Copy the lines word for word. Begin at the line that contains "R9: 27k (GND, IN) -> 27k (SENSE, VCC)" and end with the final line of the data.
——
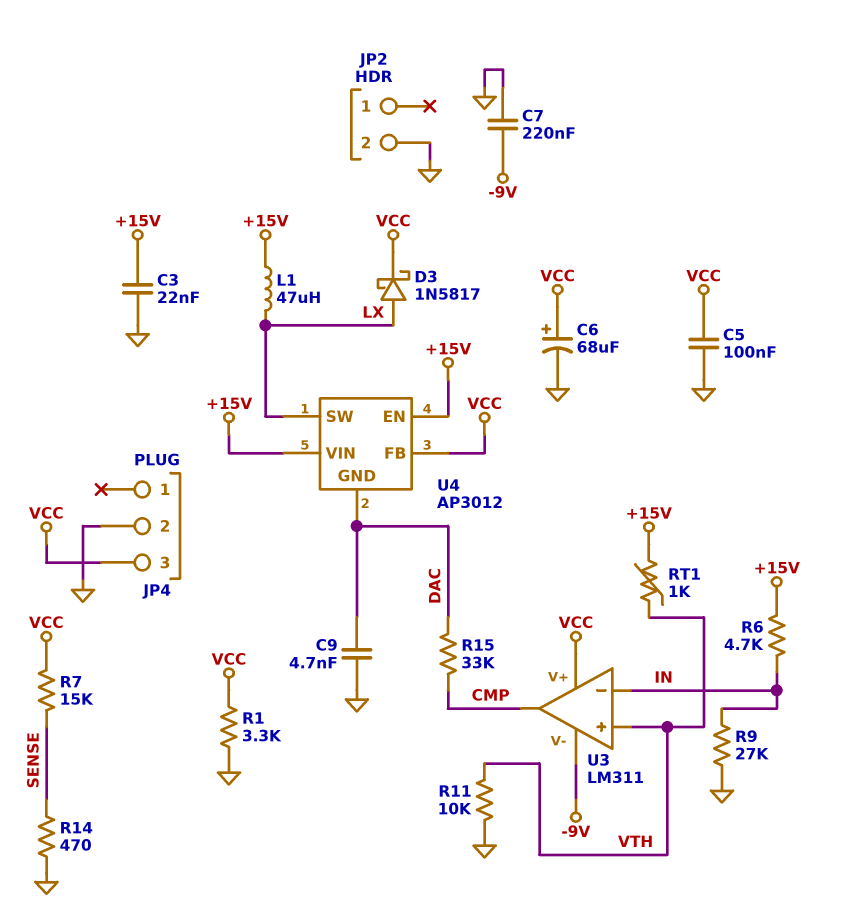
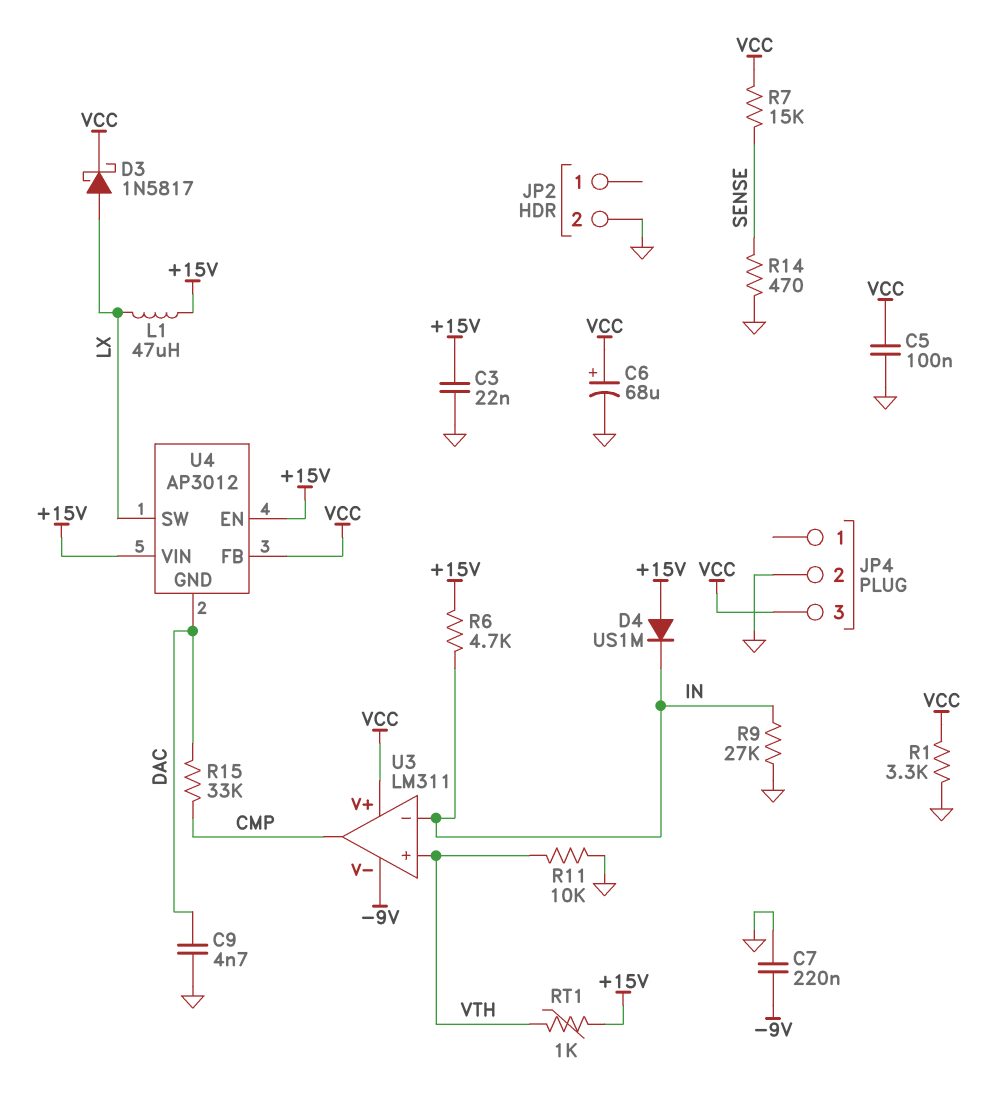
D4: none -> diode US1M (A +15V, K IN)

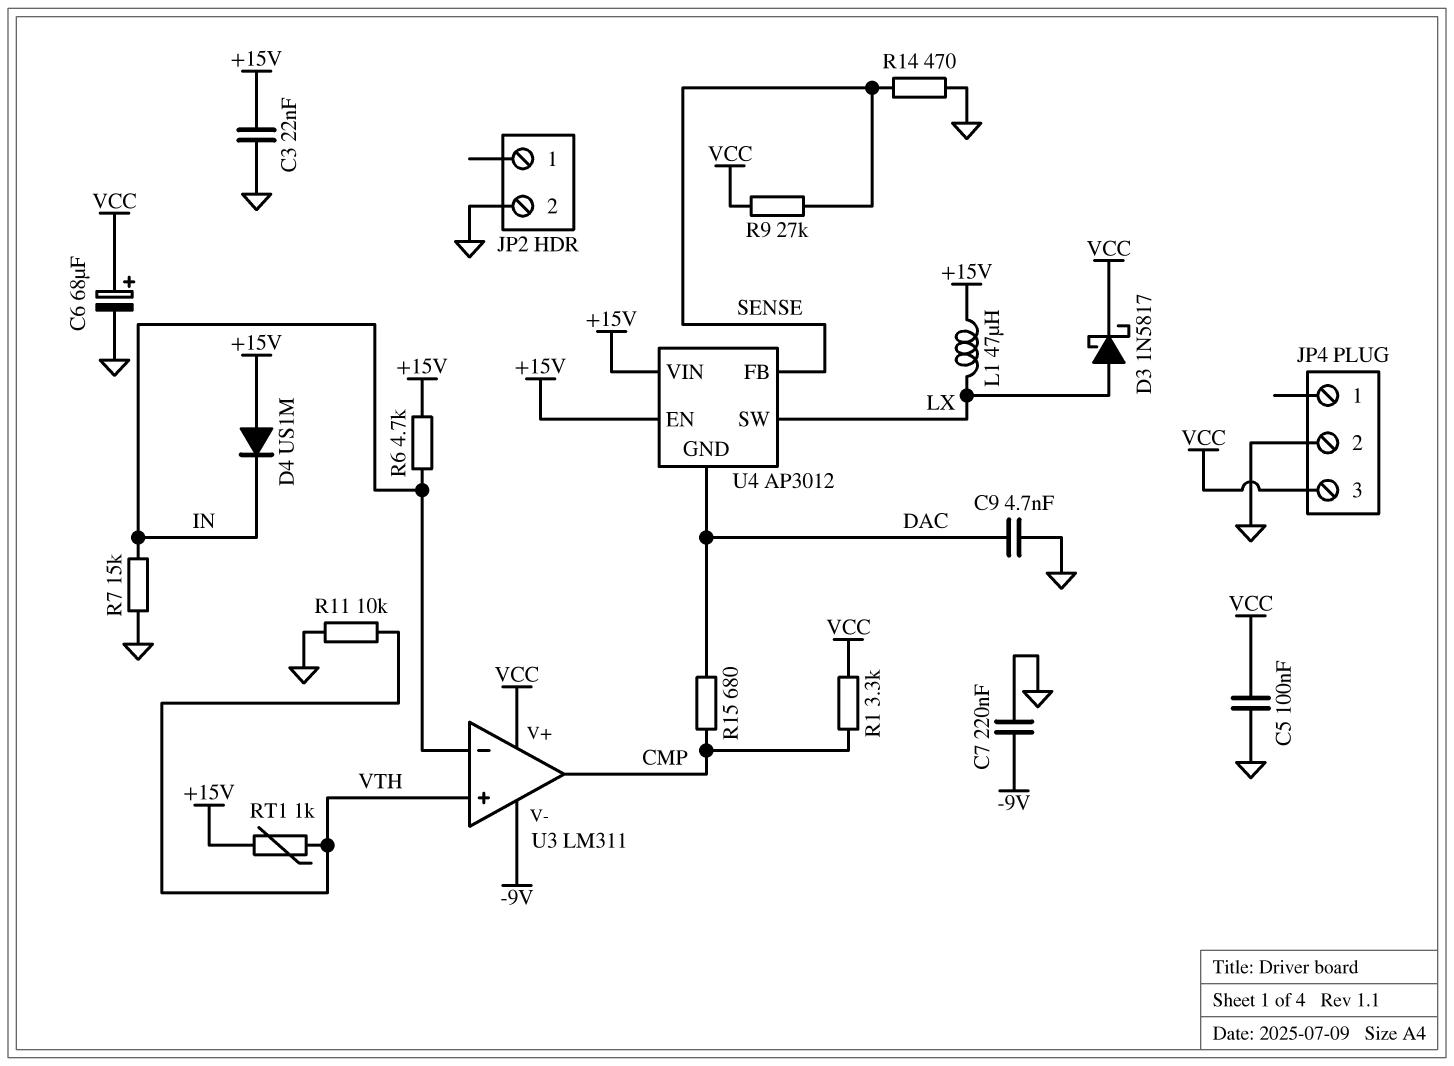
R1: 3.3k (GND, VCC) -> 3.3k (CMP, VCC)
R7: 15k (SENSE, VCC) -> 15k (GND, IN)
R9: 27k (GND, IN) -> 27k (SENSE, VCC)
R15: 33k (CMP, DAC) -> 680 (CMP, DAC)
U4 pin FB: VCC -> SENSE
——
▶ TASK SOLUTION:
R9: 27k (GND, IN) -> 27k (SENSE, VCC)
R15: 33k (CMP, DAC) -> 680 (CMP, DAC)
U4 pin FB: VCC -> SENSE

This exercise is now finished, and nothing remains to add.